Input for this task:
==========

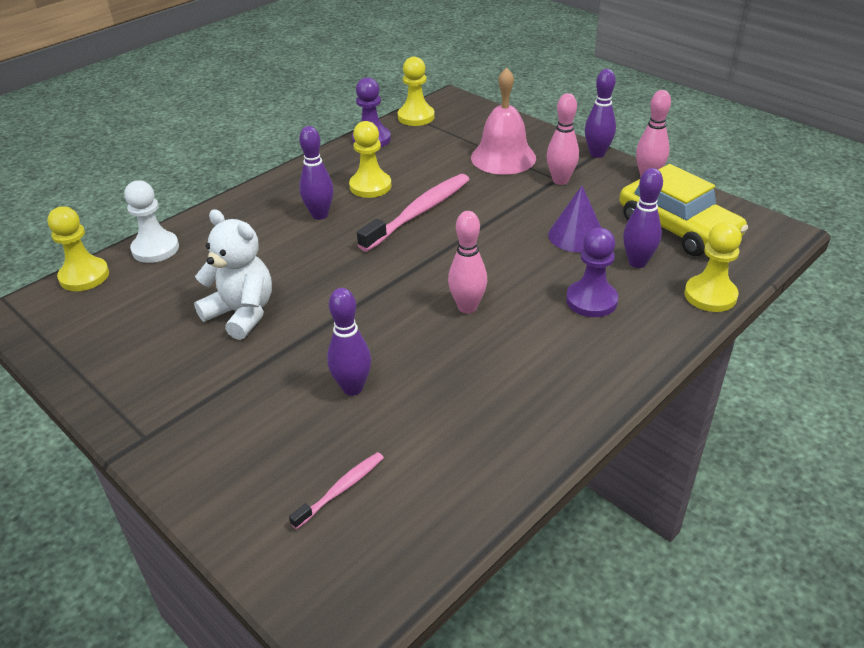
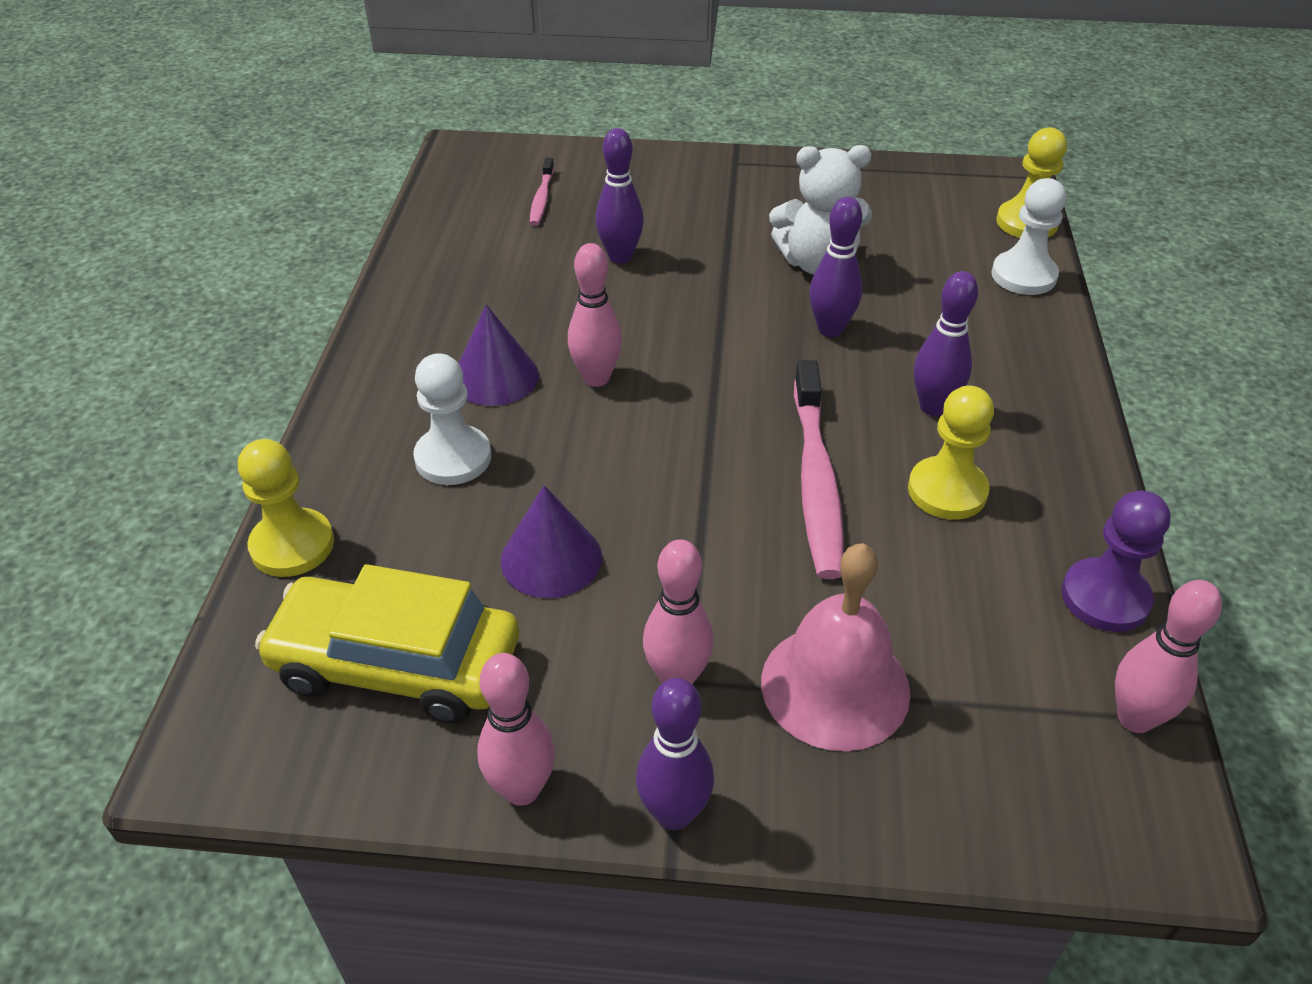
camera: 140 degrees right, 5 degrees up
(416, 117) = (1135, 718): yellow pawn -> pink bowling pin
(528, 337) = (495, 377): none -> purple cone
(591, 301) = (453, 458): purple pawn -> white pawn
(637, 262) = (426, 553): purple bowling pin -> purple bowling pin (830, 329)

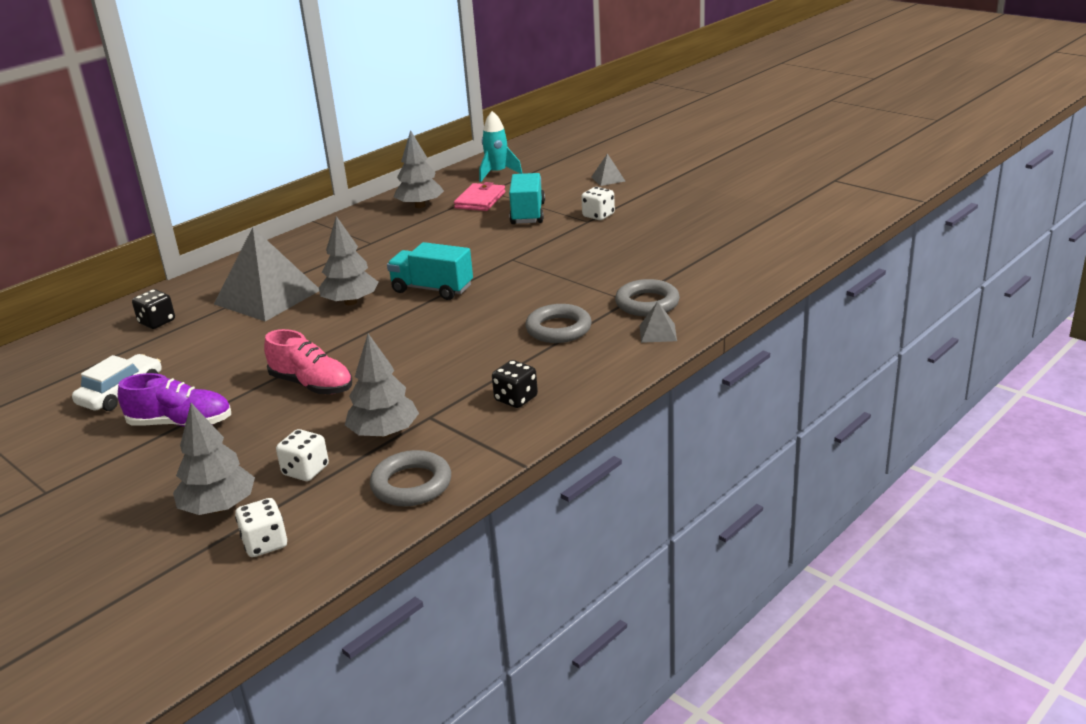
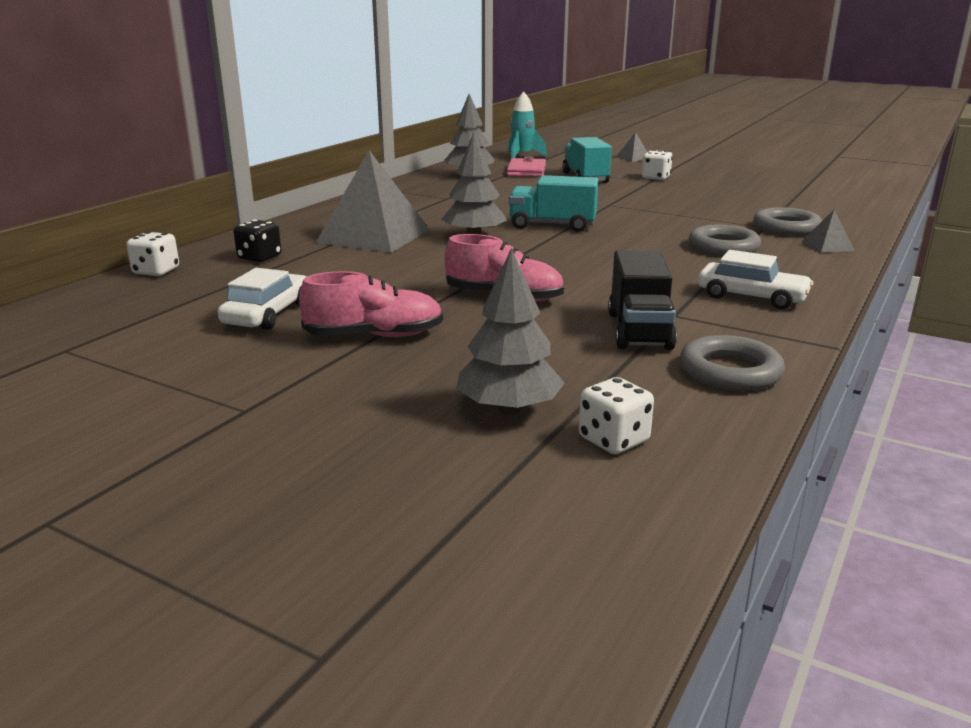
camera: 15 degrees left, 5 degrees down
(181, 423) = (374, 336): purple shoe -> pink shoe
(305, 470) = (583, 367): white dice -> white dice (156, 271)
(384, 433) = (639, 330): grey tree -> black truck
(516, 399) = (751, 297): black dice -> white car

==========

Your assignment:
Work out how many lines of the data hold the string "degrees". State only that number.

Answer for this exercise:
2